Return each line of the listing below word for word, leaving out the pictures.

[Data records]
* * * * * * *
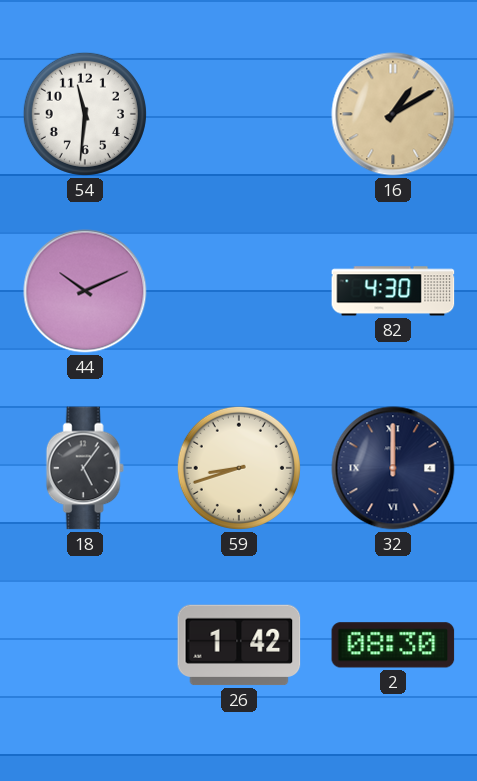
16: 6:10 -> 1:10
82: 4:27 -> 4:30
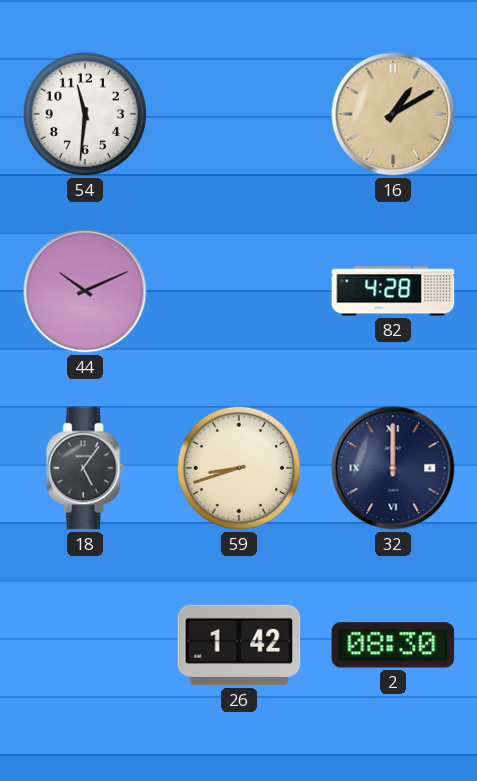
82: 4:30 -> 4:28
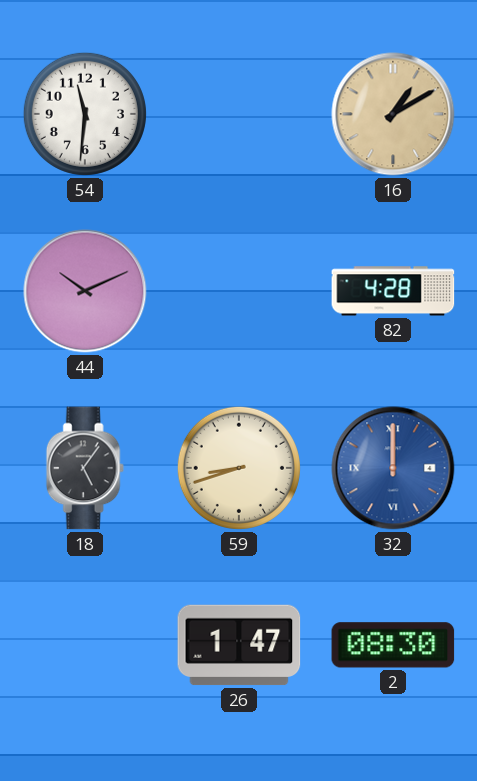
32 dial: navy -> blue
26: 1:42 -> 1:47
* * * * * * *
Full answer:
16: 6:10 -> 1:10
82: 4:27 -> 4:30
82: 4:30 -> 4:28
32 dial: navy -> blue
26: 1:42 -> 1:47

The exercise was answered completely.